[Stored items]

......

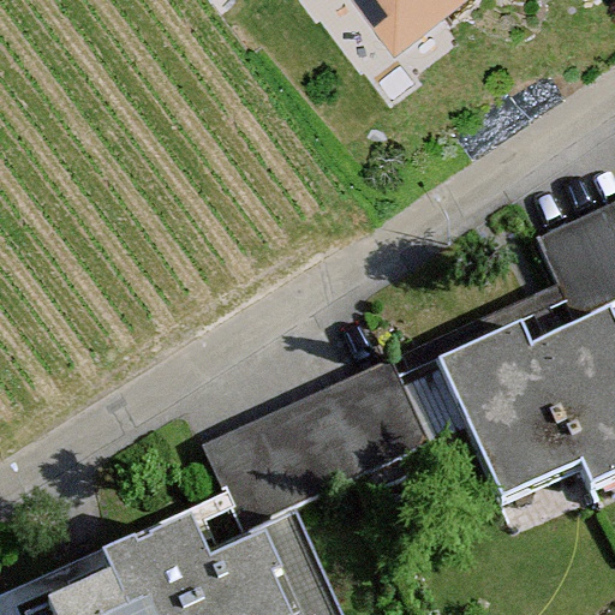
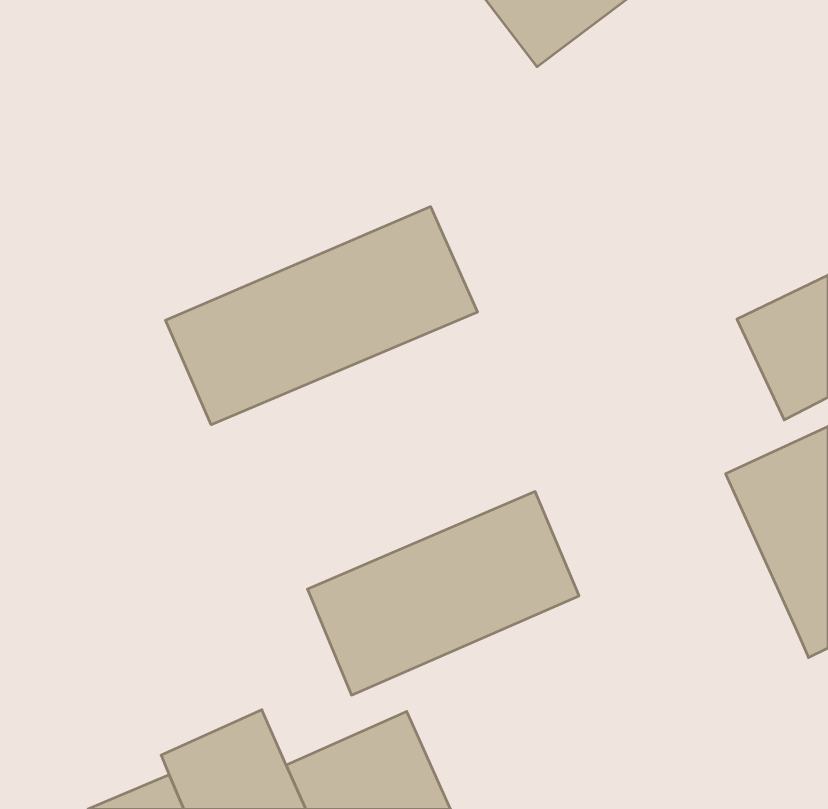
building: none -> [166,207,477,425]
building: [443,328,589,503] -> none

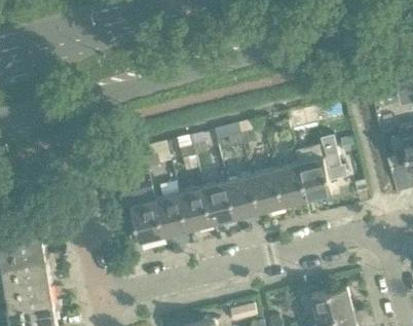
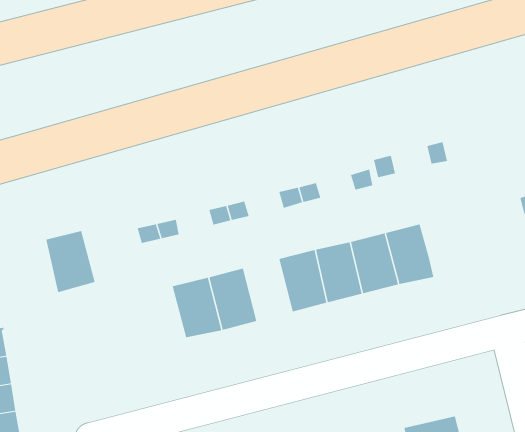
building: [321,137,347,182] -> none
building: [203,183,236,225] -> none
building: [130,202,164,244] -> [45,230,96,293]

......

YOUR TASK
Could the data above be repeated exactly, with every picture dropped?

ANSWER AREA
building: none -> [166,207,477,425]
building: [443,328,589,503] -> none

building: [321,137,347,182] -> none
building: [203,183,236,225] -> none
building: [130,202,164,244] -> [45,230,96,293]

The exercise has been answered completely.